Supplied material >>
Start of Block

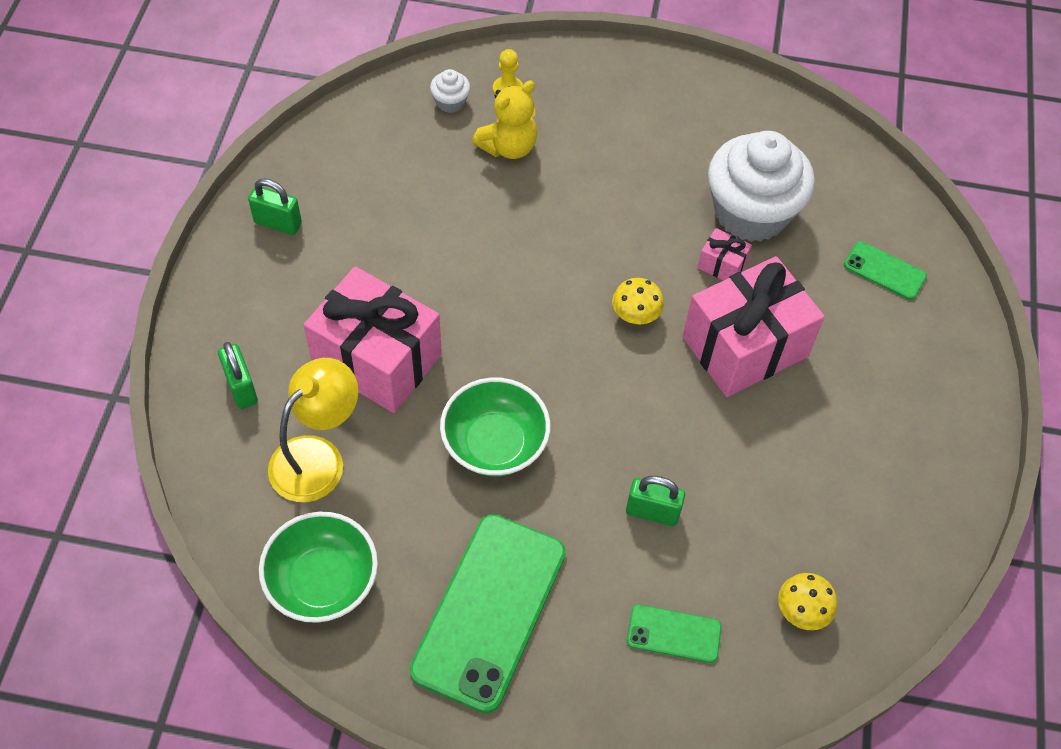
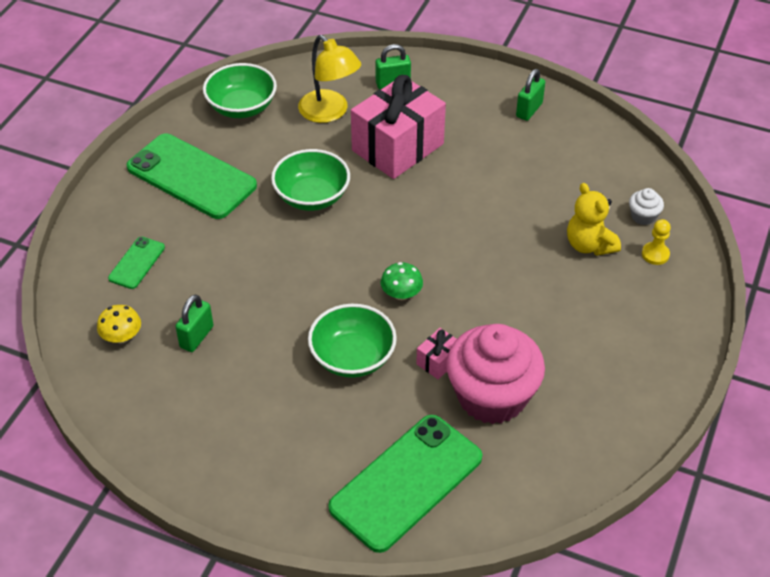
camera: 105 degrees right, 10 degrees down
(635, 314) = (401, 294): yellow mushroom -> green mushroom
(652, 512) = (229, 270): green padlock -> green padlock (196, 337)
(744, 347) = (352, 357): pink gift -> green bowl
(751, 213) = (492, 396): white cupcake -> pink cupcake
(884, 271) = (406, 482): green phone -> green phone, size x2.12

End of Block
Start of Block

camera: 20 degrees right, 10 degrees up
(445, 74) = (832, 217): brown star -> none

End of Block
Start of Block

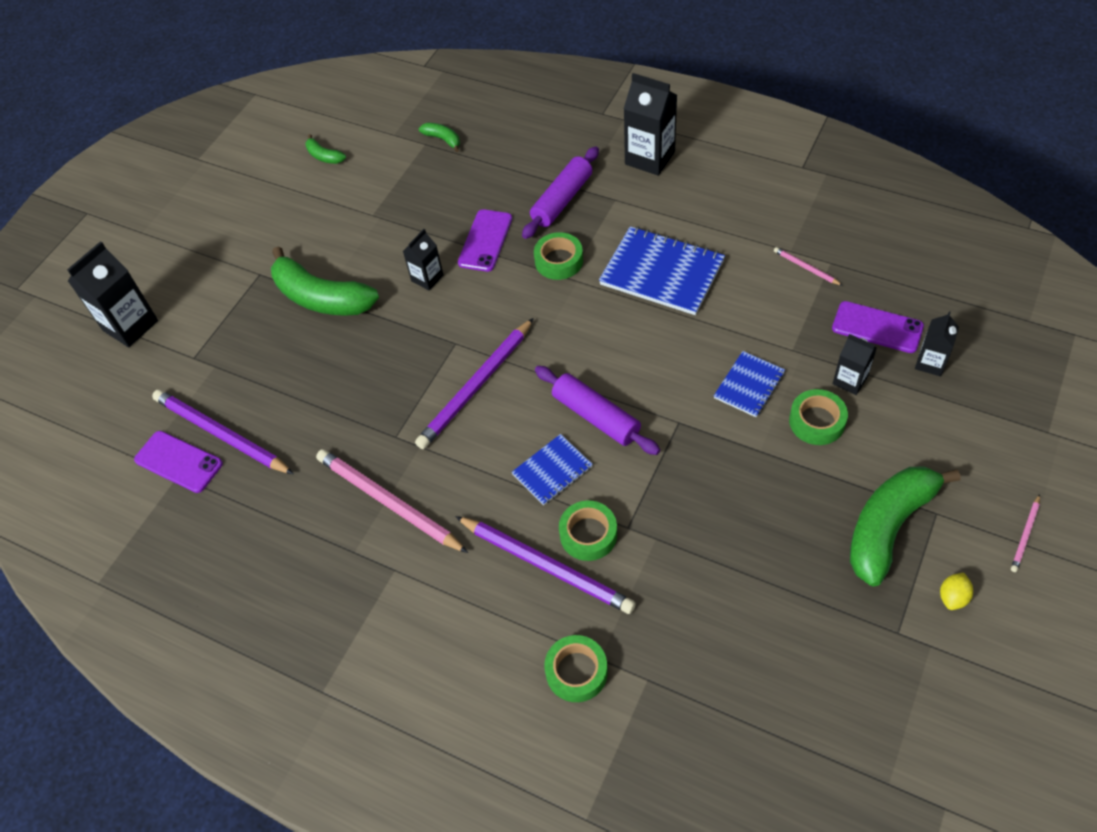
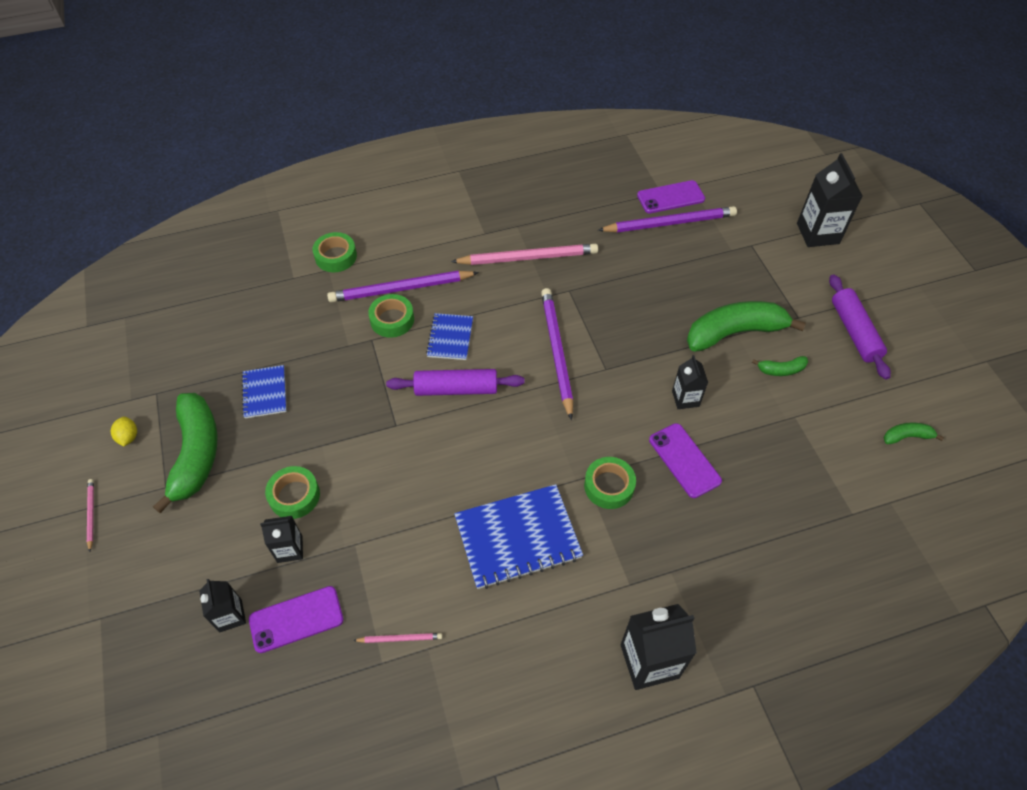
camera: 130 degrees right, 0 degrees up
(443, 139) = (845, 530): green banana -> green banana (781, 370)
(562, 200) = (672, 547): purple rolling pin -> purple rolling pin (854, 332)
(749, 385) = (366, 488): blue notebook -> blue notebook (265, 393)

End of Block

Look through the listing above and copy each line with the word "camera" in it.

Task response >>
camera: 105 degrees right, 10 degrees down
camera: 20 degrees right, 10 degrees up
camera: 130 degrees right, 0 degrees up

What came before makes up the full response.